_Activity_: Would you please transcribe the listing exactly, with no images?

_Provided data_:
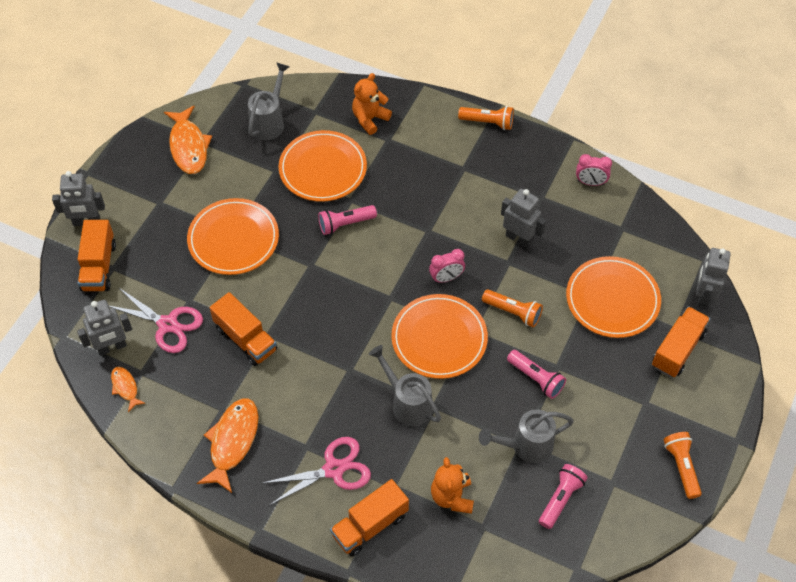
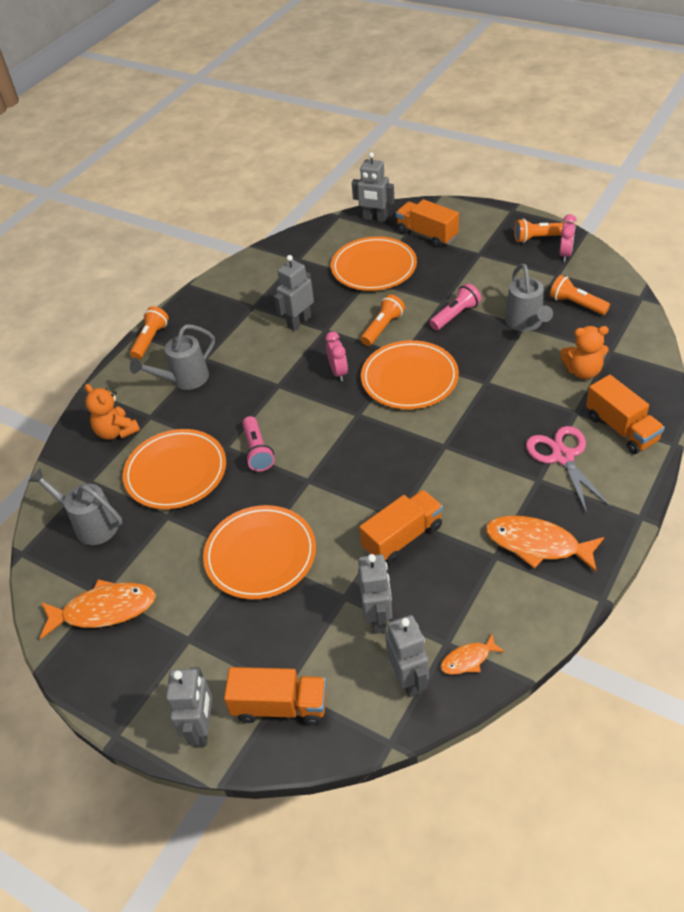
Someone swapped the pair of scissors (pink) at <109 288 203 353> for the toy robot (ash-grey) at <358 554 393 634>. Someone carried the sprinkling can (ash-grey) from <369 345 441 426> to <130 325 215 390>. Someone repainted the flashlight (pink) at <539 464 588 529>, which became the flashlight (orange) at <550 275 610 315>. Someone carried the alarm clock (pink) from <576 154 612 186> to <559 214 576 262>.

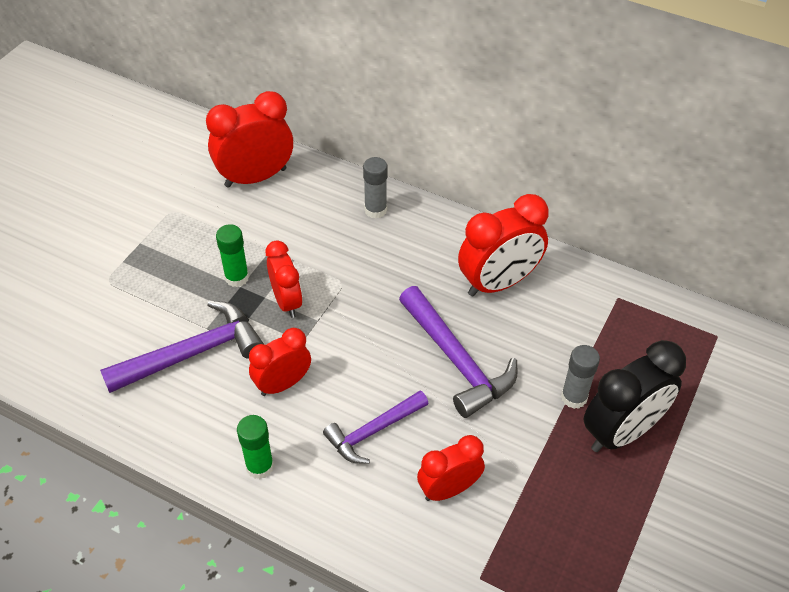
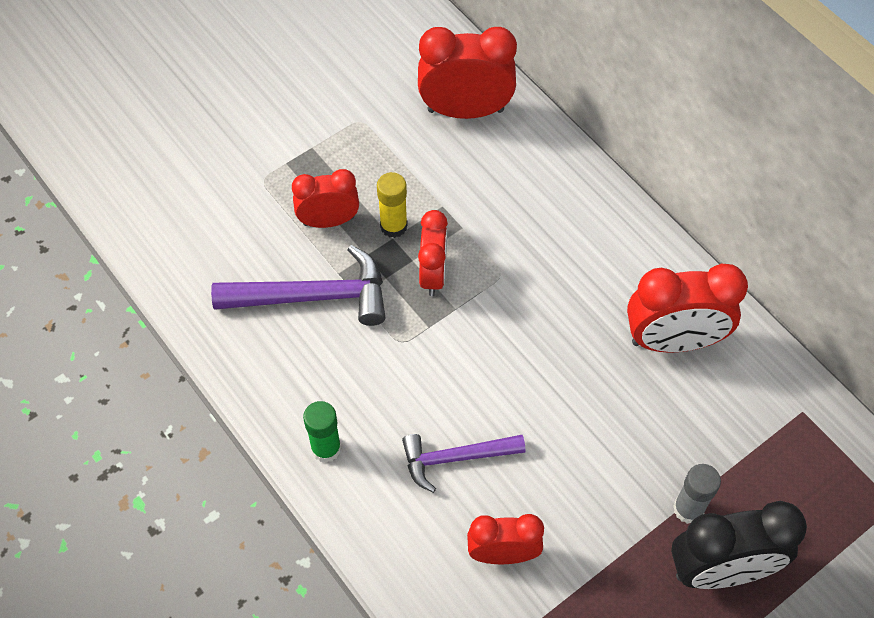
Someone repainted the glue (emerald) at <216 224 249 287>, which became the glue (bright yellow) at <377 172 408 238>. Someone carried the alarm clock (red) from <249 328 311 396> to <292 169 359 228>. Someone took away the glue (ash-grey) at <363 157 387 219>. Someone took away the carpenter's hammer (violet) at <399 286 517 418>.

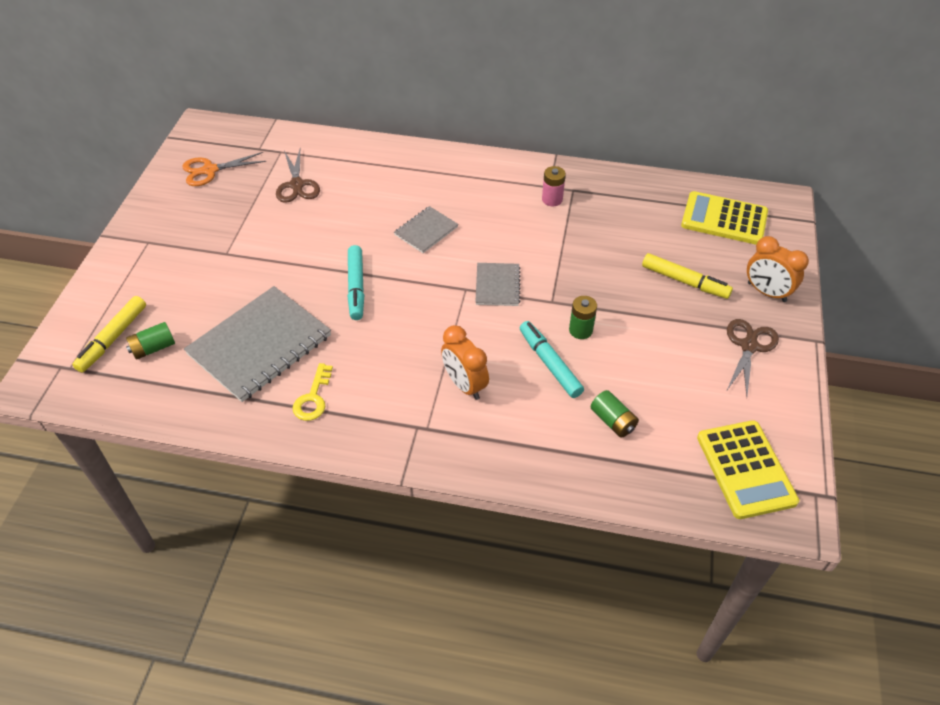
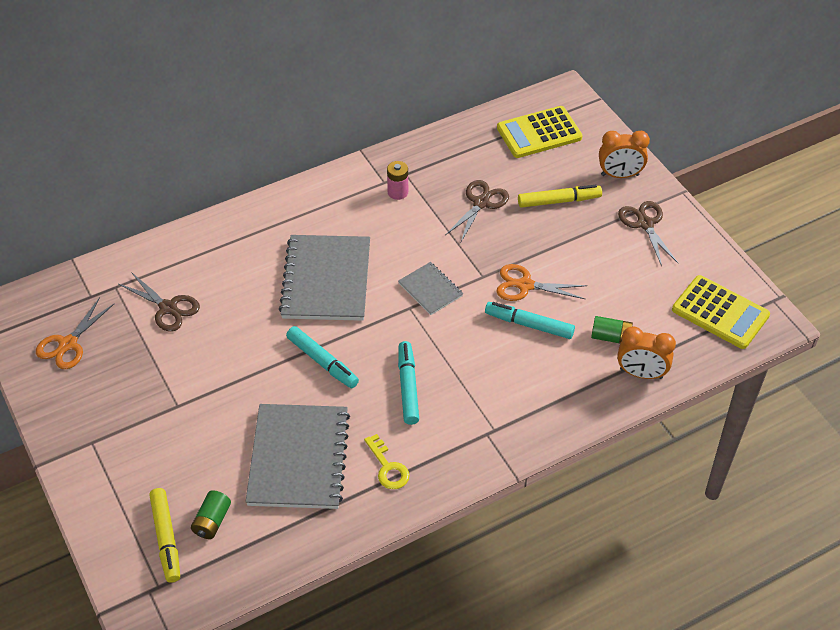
Someone scaled the notebook (ash-grey) at <394 206 459 253> by 1.98. Someone carried the alarm clock (orange) from <441 325 489 400> to <617 326 676 379>. Someone swapped the power cell (emerald) at <569 296 597 339> for the pair of scissors (orange) at <496 264 587 301>. Someone put down the marker (aqua) at <398 341 419 425>. Someone put down the pair of scissors (dark brown) at <445 180 509 242>.

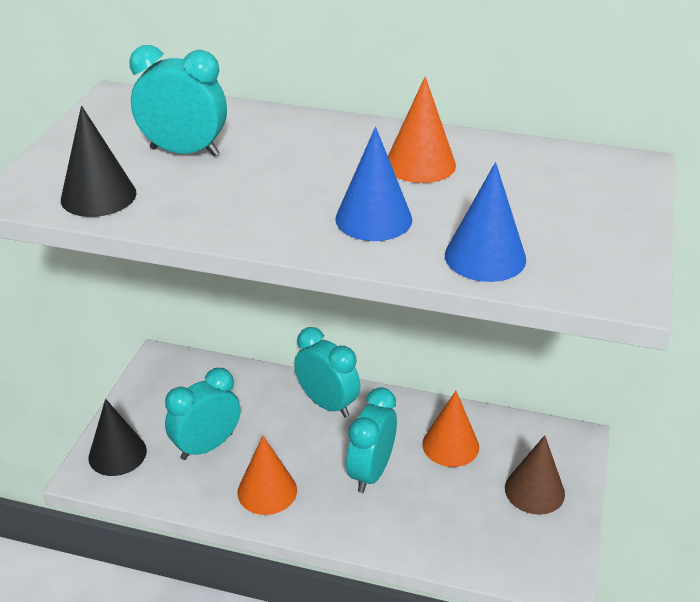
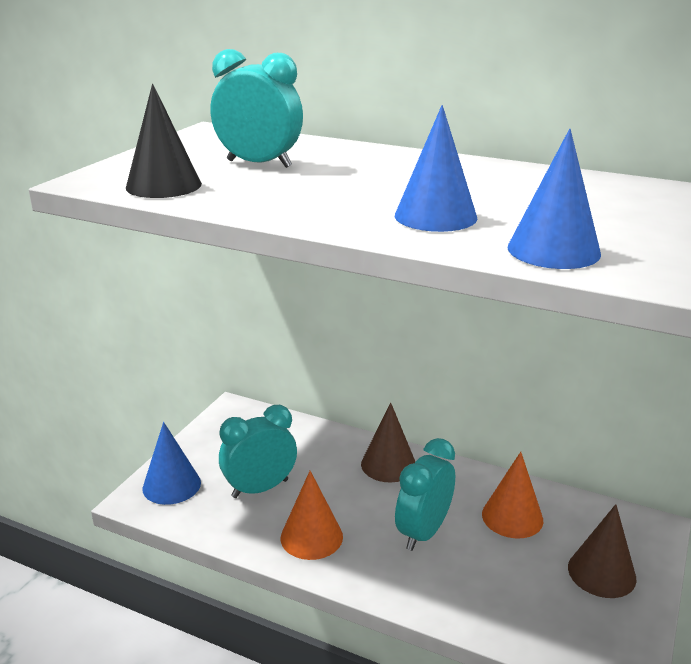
Someone repainted the cone shape (black) at <89 399 147 476>, which became the cone shape (royal blue) at <142 422 201 505>. Someone swapped the alarm clock (aqua) at <294 327 360 417> for the cone shape (dark brown) at <361 403 415 483>. Someone took away the cone shape (orange) at <388 76 456 183>.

_Solution to this problem_:
Someone swapped the pair of scissors (pink) at <109 288 203 353> for the toy robot (ash-grey) at <358 554 393 634>. Someone carried the sprinkling can (ash-grey) from <369 345 441 426> to <130 325 215 390>. Someone repainted the flashlight (pink) at <539 464 588 529>, which became the flashlight (orange) at <550 275 610 315>. Someone carried the alarm clock (pink) from <576 154 612 186> to <559 214 576 262>.

Someone repainted the glue (emerald) at <216 224 249 287>, which became the glue (bright yellow) at <377 172 408 238>. Someone carried the alarm clock (red) from <249 328 311 396> to <292 169 359 228>. Someone took away the glue (ash-grey) at <363 157 387 219>. Someone took away the carpenter's hammer (violet) at <399 286 517 418>.

Someone scaled the notebook (ash-grey) at <394 206 459 253> by 1.98. Someone carried the alarm clock (orange) from <441 325 489 400> to <617 326 676 379>. Someone swapped the power cell (emerald) at <569 296 597 339> for the pair of scissors (orange) at <496 264 587 301>. Someone put down the marker (aqua) at <398 341 419 425>. Someone put down the pair of scissors (dark brown) at <445 180 509 242>.

Someone repainted the cone shape (black) at <89 399 147 476>, which became the cone shape (royal blue) at <142 422 201 505>. Someone swapped the alarm clock (aqua) at <294 327 360 417> for the cone shape (dark brown) at <361 403 415 483>. Someone took away the cone shape (orange) at <388 76 456 183>.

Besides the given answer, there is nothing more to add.